--- DATASET RECORDS Enclosed Below ---

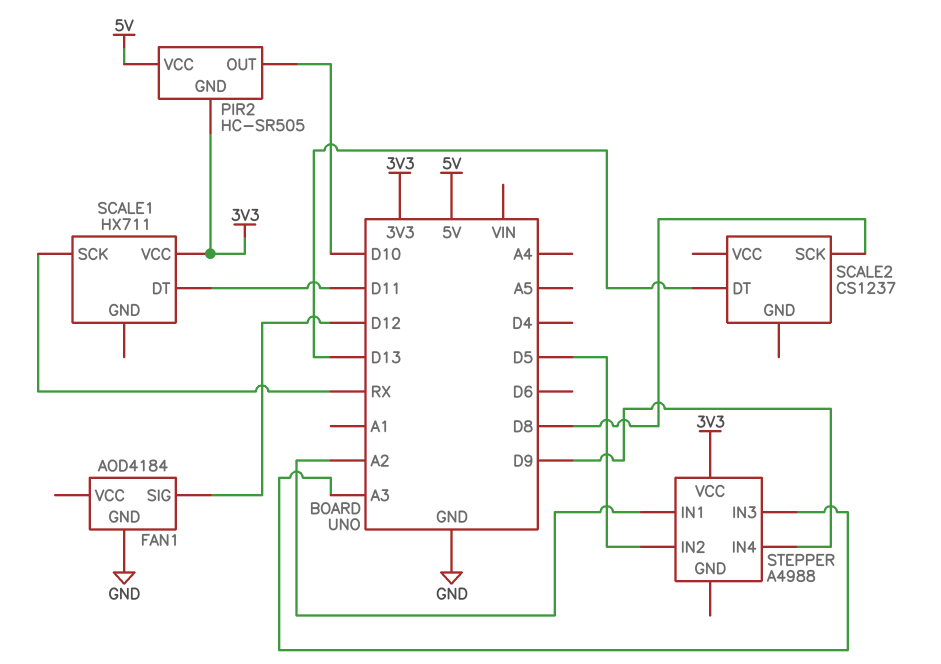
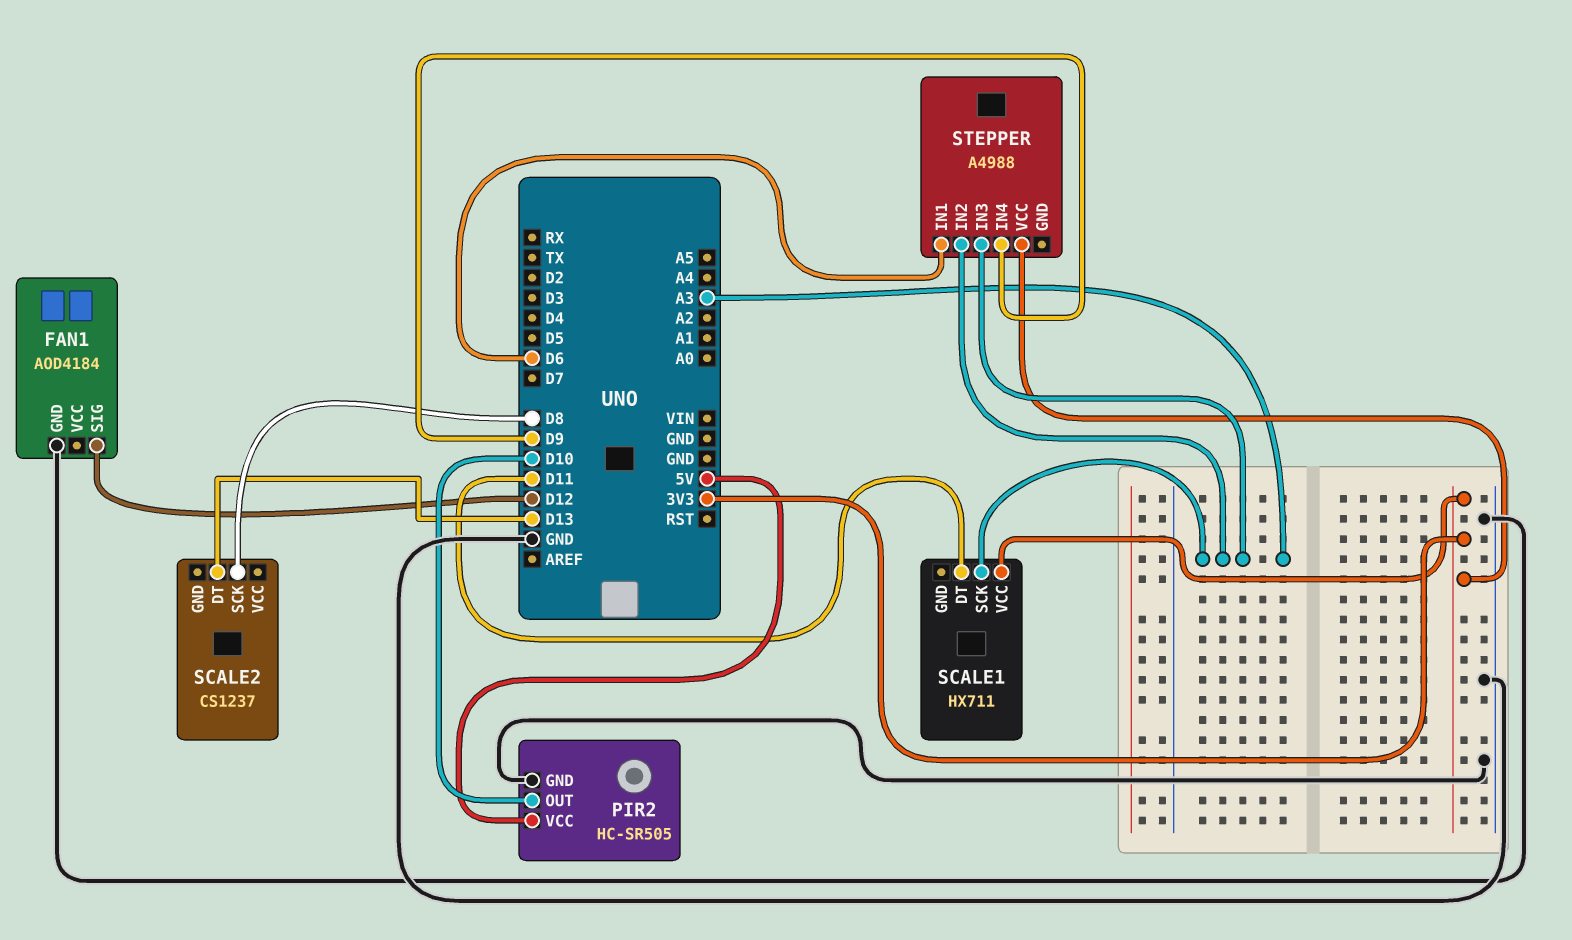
PIR2 pin GND: 3V3 -> GND
SCALE1 pin SCK: RX -> A3
STEPPER pin IN1: A2 -> D6
STEPPER pin IN2: D5 -> A3

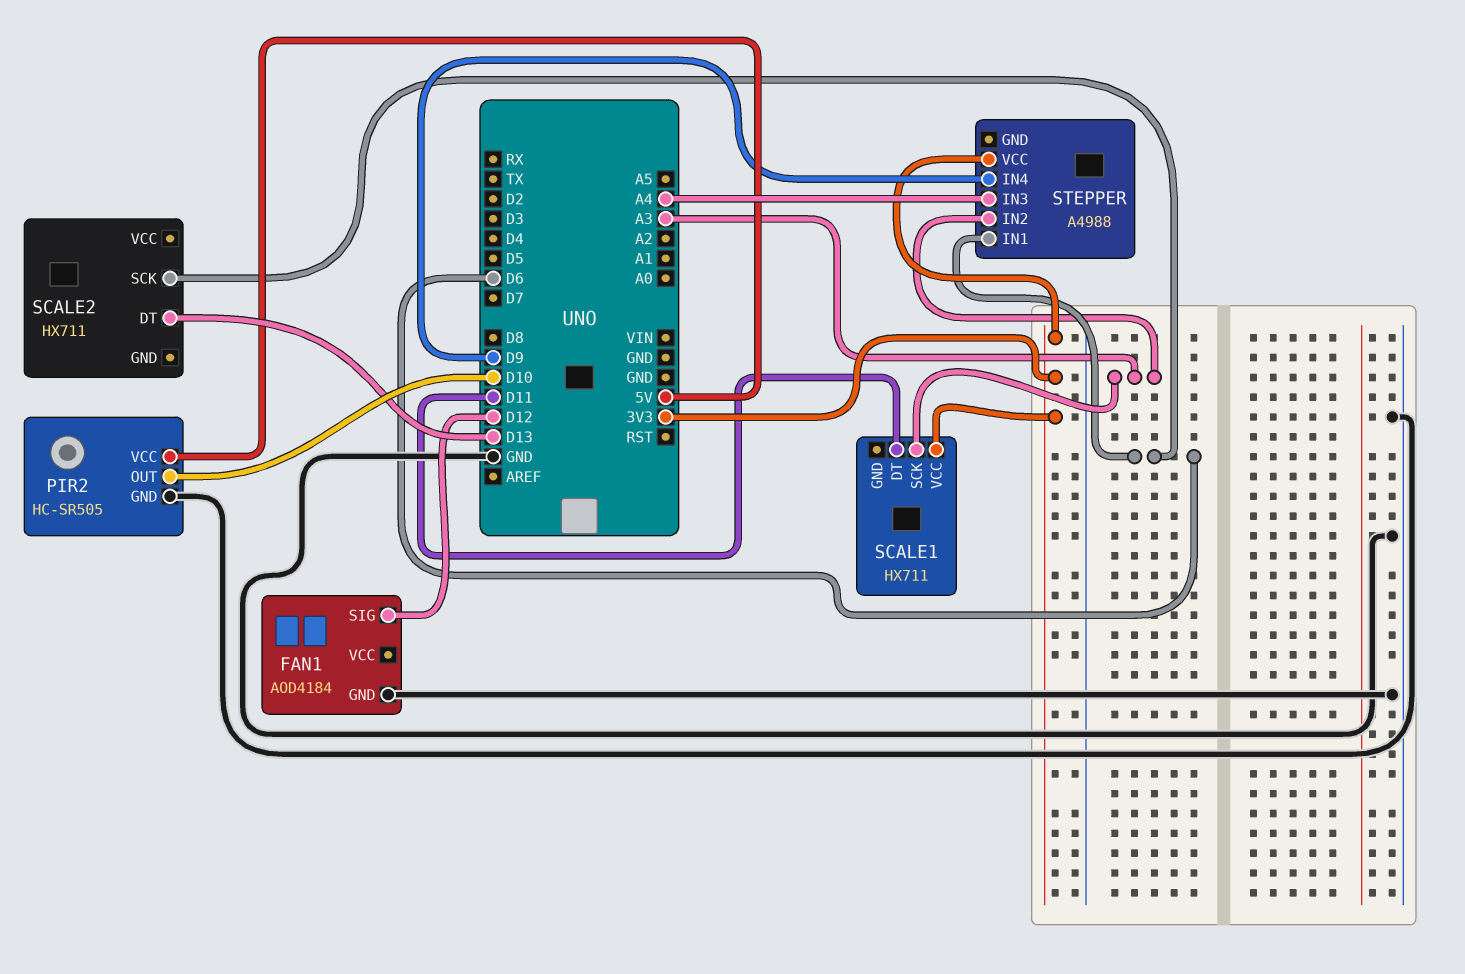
SCALE2: CS1237 -> HX711
SCALE2 pin SCK: D8 -> D6
STEPPER pin IN3: A3 -> A4

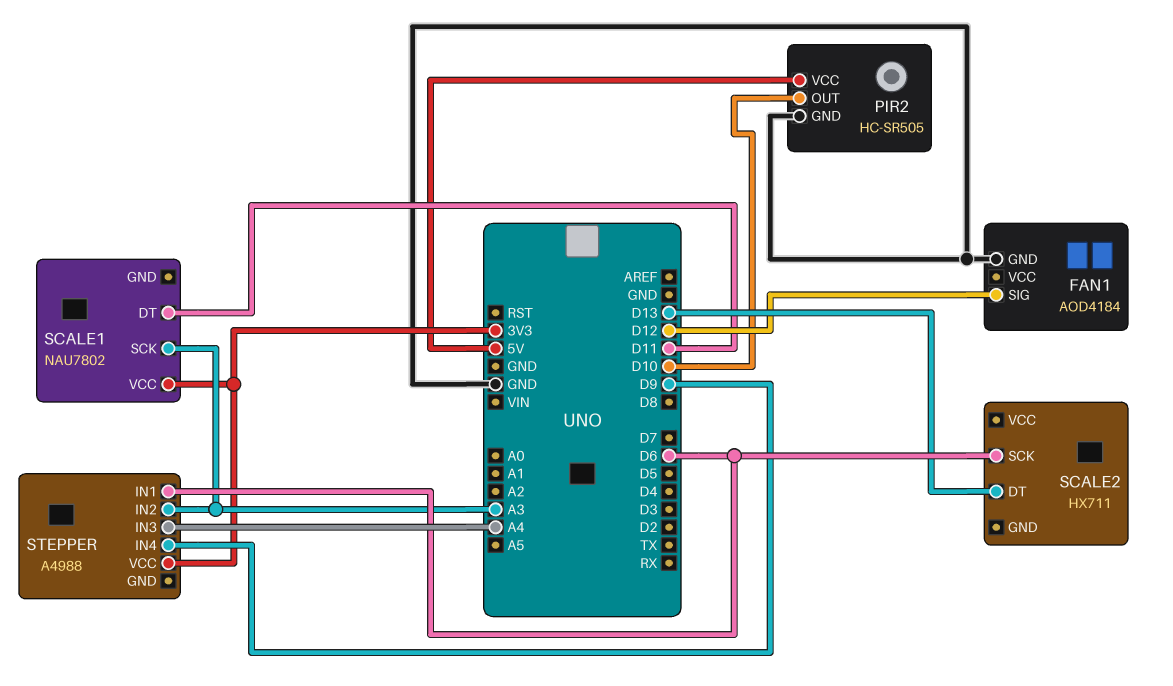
SCALE1: HX711 -> NAU7802

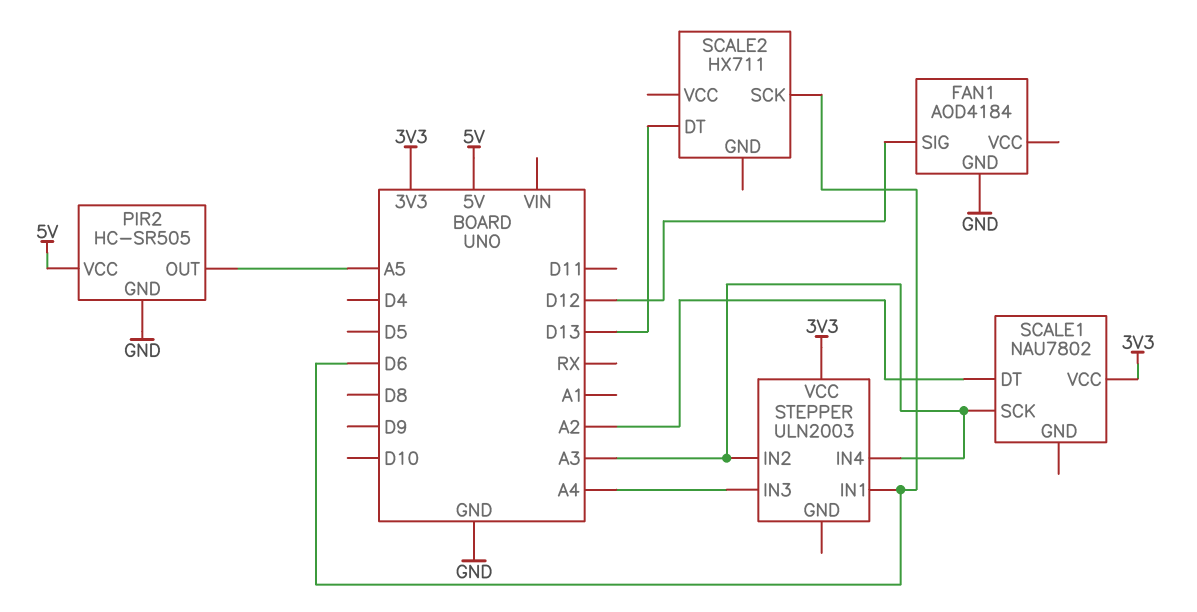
PIR2 pin OUT: D10 -> A5
SCALE1 pin DT: D11 -> A2
STEPPER: A4988 -> ULN2003
STEPPER pin IN4: D9 -> A3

--- End of Enclosed DATASET RECORDS ---

Write out the entries above word for word. Do not include the pictures.

PIR2 pin GND: 3V3 -> GND
SCALE1 pin SCK: RX -> A3
STEPPER pin IN1: A2 -> D6
STEPPER pin IN2: D5 -> A3

SCALE2: CS1237 -> HX711
SCALE2 pin SCK: D8 -> D6
STEPPER pin IN3: A3 -> A4

SCALE1: HX711 -> NAU7802

PIR2 pin OUT: D10 -> A5
SCALE1 pin DT: D11 -> A2
STEPPER: A4988 -> ULN2003
STEPPER pin IN4: D9 -> A3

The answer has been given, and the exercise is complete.